** TRY IT **
Everything in the records below should be printed exactly, except the pictures.

** GIVEN DATA **
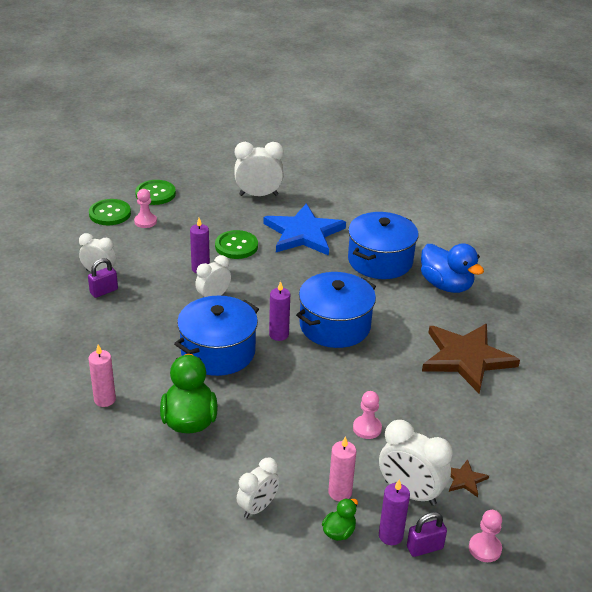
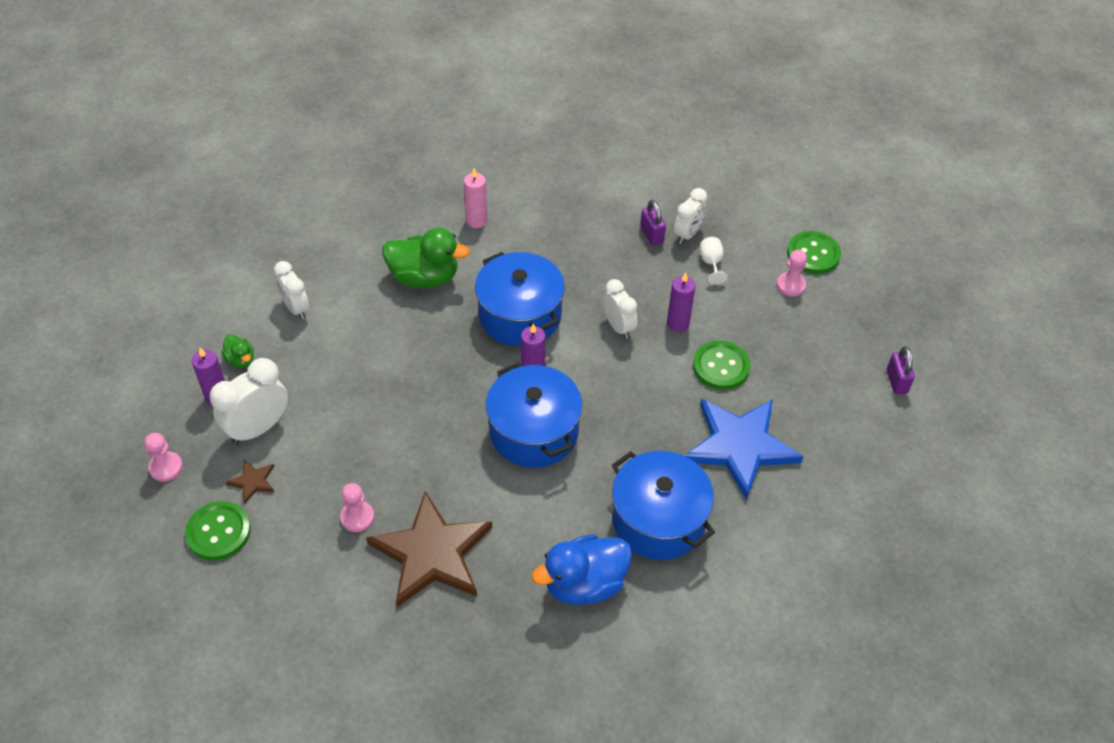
camera: 105 degrees right, 15 degrees up
green button [135,180,176,205] -> green button moved to [185,501,251,560]
white clock [234,142,284,196] -> none
pink candle [328,436,356,501] -> none
pink pawn [353,391,382,439] -> pink pawn moved to [340,483,374,532]
purple padlock [407,512,447,557] -> purple padlock moved to [887,346,915,395]
none -> white goblet [700,237,727,285]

** ANSWER SPACE **
camera: 105 degrees right, 15 degrees up
green button [135,180,176,205] -> green button moved to [185,501,251,560]
white clock [234,142,284,196] -> none
pink candle [328,436,356,501] -> none
pink pawn [353,391,382,439] -> pink pawn moved to [340,483,374,532]
purple padlock [407,512,447,557] -> purple padlock moved to [887,346,915,395]
none -> white goblet [700,237,727,285]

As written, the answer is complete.